--- START EXTRACTED INFORMATION ---

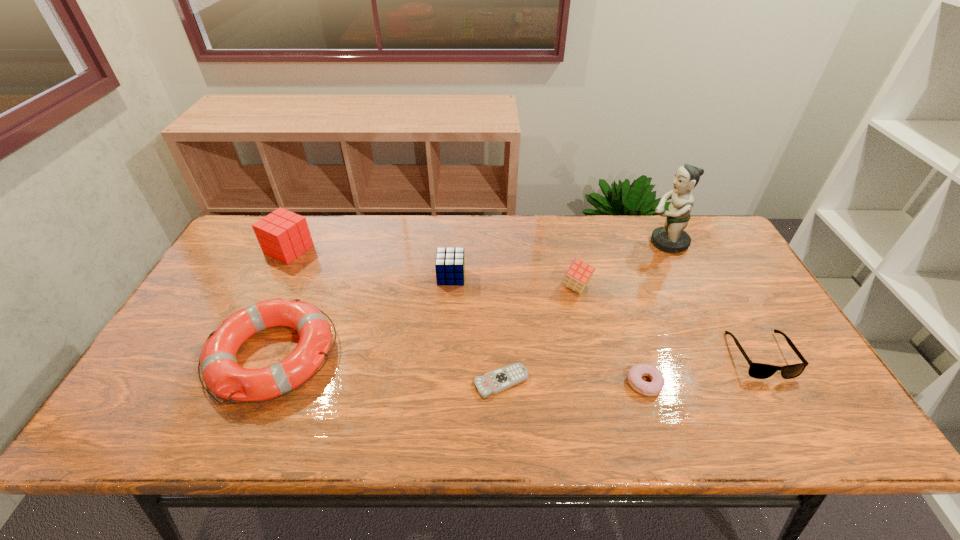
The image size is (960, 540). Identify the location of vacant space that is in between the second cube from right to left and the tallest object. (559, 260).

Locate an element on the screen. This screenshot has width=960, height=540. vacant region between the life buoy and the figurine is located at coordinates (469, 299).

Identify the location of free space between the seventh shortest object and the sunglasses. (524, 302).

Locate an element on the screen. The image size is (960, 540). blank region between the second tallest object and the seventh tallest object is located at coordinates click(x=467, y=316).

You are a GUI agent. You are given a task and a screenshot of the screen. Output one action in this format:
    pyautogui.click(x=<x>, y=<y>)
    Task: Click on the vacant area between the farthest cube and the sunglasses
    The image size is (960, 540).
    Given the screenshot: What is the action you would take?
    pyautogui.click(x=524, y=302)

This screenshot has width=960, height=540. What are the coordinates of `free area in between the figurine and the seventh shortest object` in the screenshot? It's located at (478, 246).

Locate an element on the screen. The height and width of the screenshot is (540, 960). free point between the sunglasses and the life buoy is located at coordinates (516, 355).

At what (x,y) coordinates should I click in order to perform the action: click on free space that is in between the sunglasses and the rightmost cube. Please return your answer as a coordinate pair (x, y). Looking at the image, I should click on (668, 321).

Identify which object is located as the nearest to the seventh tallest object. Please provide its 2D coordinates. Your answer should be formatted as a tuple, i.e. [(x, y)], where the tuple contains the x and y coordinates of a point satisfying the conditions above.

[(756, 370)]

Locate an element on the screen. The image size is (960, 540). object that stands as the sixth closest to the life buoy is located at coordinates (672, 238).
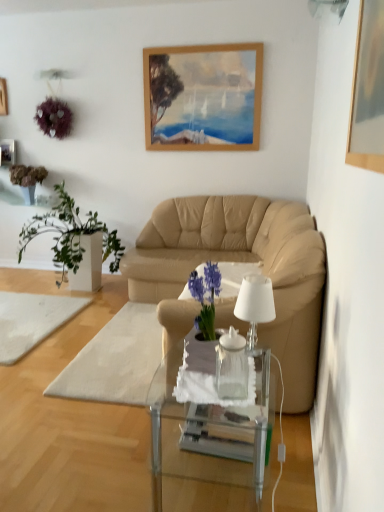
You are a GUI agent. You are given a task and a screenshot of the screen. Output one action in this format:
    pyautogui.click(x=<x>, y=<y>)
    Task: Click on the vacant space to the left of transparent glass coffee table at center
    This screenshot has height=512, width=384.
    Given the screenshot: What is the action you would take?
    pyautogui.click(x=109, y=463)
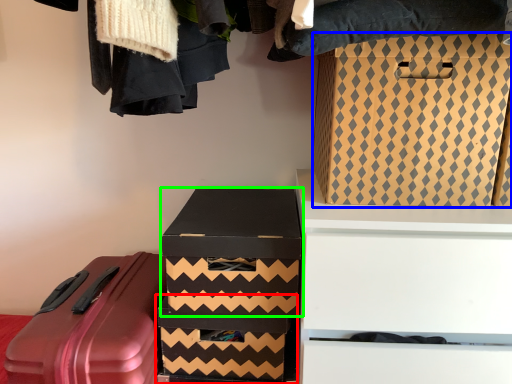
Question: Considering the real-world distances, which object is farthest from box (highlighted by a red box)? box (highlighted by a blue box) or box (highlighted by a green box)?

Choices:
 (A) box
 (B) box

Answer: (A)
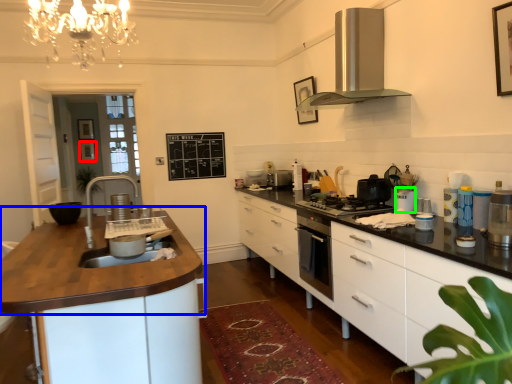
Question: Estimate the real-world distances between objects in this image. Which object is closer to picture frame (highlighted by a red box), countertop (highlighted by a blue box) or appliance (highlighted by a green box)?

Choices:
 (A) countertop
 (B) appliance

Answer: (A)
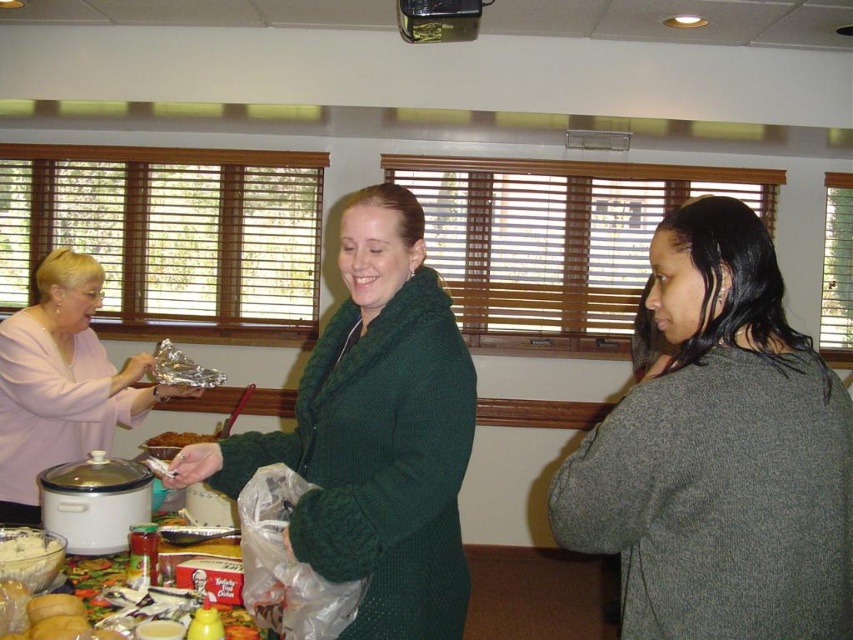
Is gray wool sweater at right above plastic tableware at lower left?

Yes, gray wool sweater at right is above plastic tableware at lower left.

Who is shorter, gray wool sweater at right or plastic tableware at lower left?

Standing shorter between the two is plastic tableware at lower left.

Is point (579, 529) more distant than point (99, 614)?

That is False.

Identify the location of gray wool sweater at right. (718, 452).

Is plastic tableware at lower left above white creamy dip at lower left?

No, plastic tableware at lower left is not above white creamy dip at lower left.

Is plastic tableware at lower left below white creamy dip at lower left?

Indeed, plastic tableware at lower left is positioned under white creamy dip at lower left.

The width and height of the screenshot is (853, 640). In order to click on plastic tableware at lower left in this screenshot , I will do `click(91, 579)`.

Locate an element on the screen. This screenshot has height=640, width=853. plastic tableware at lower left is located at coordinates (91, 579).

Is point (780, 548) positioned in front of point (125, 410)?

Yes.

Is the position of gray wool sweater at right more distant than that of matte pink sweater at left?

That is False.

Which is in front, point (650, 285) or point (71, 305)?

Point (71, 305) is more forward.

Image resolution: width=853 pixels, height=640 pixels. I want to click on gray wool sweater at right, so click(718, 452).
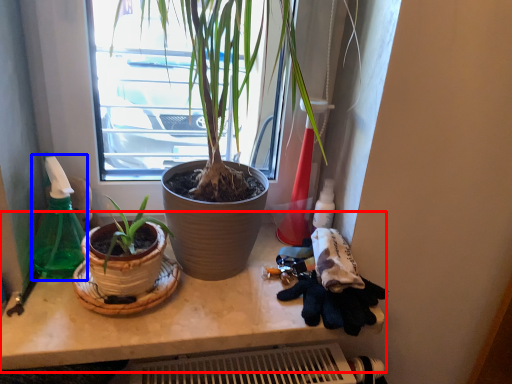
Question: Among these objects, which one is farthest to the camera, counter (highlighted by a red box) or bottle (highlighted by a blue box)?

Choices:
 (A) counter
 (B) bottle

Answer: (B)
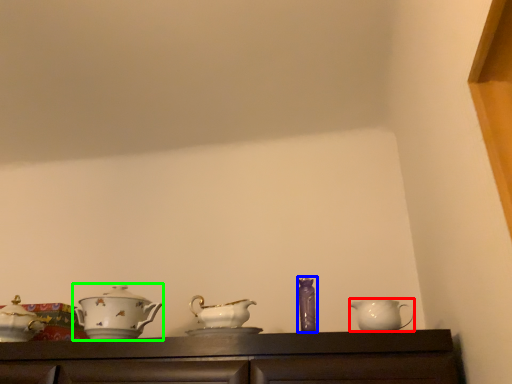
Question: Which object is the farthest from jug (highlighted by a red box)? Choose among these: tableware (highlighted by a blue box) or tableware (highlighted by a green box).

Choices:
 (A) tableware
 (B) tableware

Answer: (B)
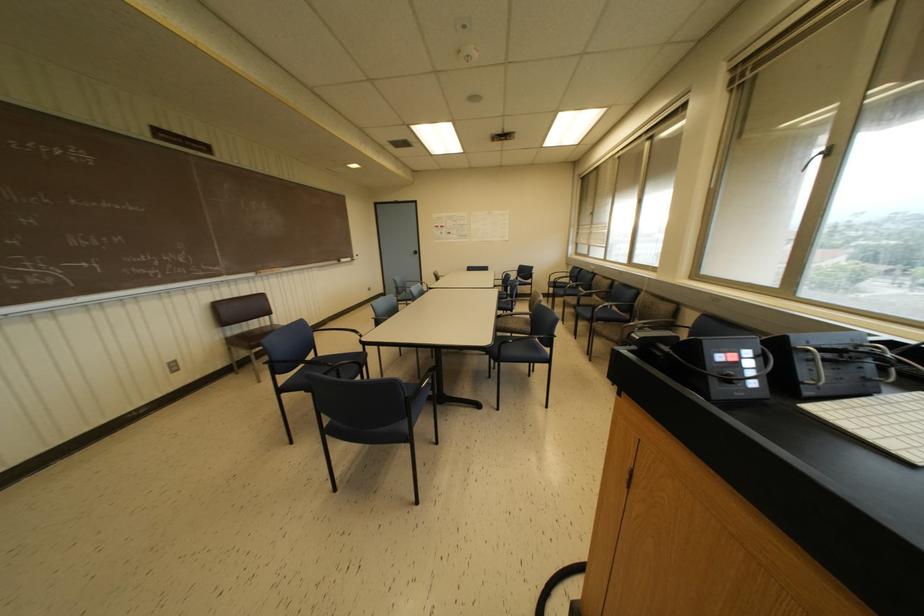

--- END EXTRACTED INFORMATION ---
--- START EXTRACTED INFORMATION ---

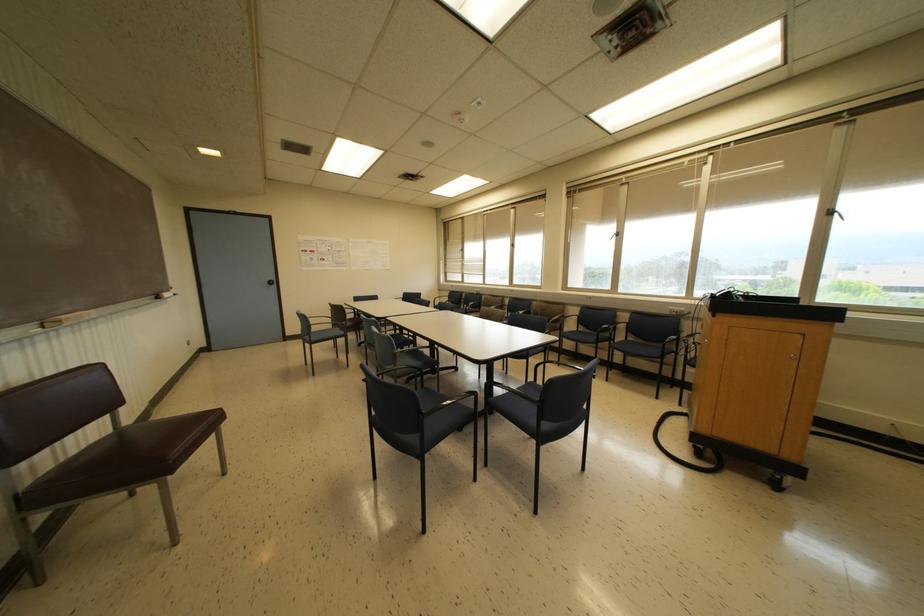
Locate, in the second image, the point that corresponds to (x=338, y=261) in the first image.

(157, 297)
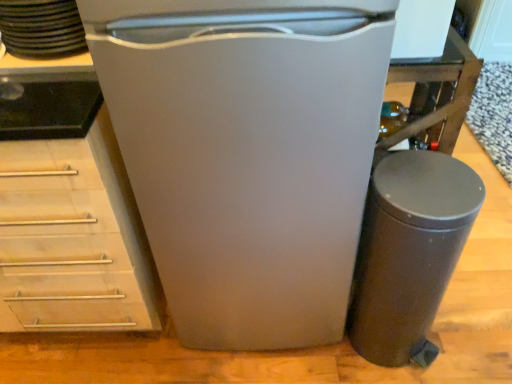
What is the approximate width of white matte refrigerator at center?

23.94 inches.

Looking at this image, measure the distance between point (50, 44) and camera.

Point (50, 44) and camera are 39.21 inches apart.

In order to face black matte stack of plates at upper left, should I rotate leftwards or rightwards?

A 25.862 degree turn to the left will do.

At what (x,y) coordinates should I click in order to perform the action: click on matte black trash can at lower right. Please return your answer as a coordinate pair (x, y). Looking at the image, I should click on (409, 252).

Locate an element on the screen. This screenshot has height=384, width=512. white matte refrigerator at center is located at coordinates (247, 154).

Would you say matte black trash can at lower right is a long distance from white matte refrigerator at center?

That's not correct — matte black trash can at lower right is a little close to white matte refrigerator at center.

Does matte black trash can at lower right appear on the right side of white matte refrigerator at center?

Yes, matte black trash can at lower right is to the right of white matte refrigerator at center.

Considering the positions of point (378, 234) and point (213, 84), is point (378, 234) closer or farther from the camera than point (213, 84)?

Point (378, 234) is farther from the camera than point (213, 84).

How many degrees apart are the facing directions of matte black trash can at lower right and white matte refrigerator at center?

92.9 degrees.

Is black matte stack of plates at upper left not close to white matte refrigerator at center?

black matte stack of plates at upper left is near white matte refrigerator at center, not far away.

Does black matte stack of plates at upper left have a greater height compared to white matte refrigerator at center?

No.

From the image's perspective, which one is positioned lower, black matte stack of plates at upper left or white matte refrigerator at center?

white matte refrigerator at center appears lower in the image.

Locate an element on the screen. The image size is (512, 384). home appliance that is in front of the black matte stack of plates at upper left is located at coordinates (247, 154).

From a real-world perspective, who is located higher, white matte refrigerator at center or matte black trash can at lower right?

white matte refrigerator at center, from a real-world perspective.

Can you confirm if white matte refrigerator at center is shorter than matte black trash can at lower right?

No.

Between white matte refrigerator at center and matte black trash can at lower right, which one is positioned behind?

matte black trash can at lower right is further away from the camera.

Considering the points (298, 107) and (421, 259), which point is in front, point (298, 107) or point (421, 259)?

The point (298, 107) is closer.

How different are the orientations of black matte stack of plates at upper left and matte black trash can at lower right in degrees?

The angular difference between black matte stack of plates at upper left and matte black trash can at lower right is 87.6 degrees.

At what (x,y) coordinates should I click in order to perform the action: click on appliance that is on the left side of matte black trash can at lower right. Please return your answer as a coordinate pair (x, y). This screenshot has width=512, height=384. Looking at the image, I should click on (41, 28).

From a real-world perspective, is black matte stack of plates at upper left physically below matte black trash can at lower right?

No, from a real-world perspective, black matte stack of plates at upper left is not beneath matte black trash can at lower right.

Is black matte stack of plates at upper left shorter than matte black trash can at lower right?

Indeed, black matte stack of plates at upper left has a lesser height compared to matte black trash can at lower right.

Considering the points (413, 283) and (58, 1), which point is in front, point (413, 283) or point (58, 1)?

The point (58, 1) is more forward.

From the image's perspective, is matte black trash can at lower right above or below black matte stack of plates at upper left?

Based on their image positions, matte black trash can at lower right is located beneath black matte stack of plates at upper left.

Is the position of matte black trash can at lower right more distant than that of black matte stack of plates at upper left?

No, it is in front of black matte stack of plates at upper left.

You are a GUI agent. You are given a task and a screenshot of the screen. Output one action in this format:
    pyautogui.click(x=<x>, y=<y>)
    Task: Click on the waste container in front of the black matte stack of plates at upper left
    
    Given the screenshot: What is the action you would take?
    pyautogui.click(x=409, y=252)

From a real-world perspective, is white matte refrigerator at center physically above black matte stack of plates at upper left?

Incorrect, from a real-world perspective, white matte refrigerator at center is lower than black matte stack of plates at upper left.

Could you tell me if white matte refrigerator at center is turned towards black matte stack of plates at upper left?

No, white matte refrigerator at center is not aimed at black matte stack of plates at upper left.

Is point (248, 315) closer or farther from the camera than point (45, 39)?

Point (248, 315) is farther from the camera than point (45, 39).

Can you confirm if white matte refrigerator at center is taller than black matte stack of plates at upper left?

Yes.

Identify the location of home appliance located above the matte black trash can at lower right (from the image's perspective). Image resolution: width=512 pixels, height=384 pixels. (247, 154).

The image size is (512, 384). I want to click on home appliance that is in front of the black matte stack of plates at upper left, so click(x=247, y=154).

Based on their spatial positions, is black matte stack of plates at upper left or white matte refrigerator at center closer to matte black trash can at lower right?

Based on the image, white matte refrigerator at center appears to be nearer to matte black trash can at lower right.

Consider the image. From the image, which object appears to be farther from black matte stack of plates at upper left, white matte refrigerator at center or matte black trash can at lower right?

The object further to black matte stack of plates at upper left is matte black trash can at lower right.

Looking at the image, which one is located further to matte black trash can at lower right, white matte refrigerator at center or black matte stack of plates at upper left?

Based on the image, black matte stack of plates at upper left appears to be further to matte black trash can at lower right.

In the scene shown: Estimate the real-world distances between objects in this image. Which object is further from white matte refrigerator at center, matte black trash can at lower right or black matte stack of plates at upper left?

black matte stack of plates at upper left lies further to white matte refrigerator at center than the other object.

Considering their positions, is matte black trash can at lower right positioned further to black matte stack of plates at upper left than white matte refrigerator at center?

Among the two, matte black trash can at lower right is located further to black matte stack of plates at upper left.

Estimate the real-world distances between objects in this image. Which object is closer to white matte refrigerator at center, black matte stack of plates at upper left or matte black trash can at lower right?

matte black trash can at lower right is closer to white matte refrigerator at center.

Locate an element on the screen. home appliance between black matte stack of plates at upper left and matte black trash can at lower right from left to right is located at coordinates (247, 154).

--- END EXTRACTED INFORMATION ---

EXERCISE OBJECTIVE.
Copy the records above word for word, from the line containing "Identify the location of free" through the line containing "This screenshot has width=960, height=540. What", including both of those lines.

EXERCISE RESPONSE.
Identify the location of free space between the seventh shortest object and the sunglasses. (524, 302).

Locate an element on the screen. The image size is (960, 540). blank region between the second tallest object and the seventh tallest object is located at coordinates click(x=467, y=316).

You are a GUI agent. You are given a task and a screenshot of the screen. Output one action in this format:
    pyautogui.click(x=<x>, y=<y>)
    Task: Click on the vacant area between the farthest cube and the sunglasses
    The image size is (960, 540).
    Given the screenshot: What is the action you would take?
    pyautogui.click(x=524, y=302)

This screenshot has width=960, height=540. What are the coordinates of `free area in between the figurine and the seventh shortest object` in the screenshot? It's located at (478, 246).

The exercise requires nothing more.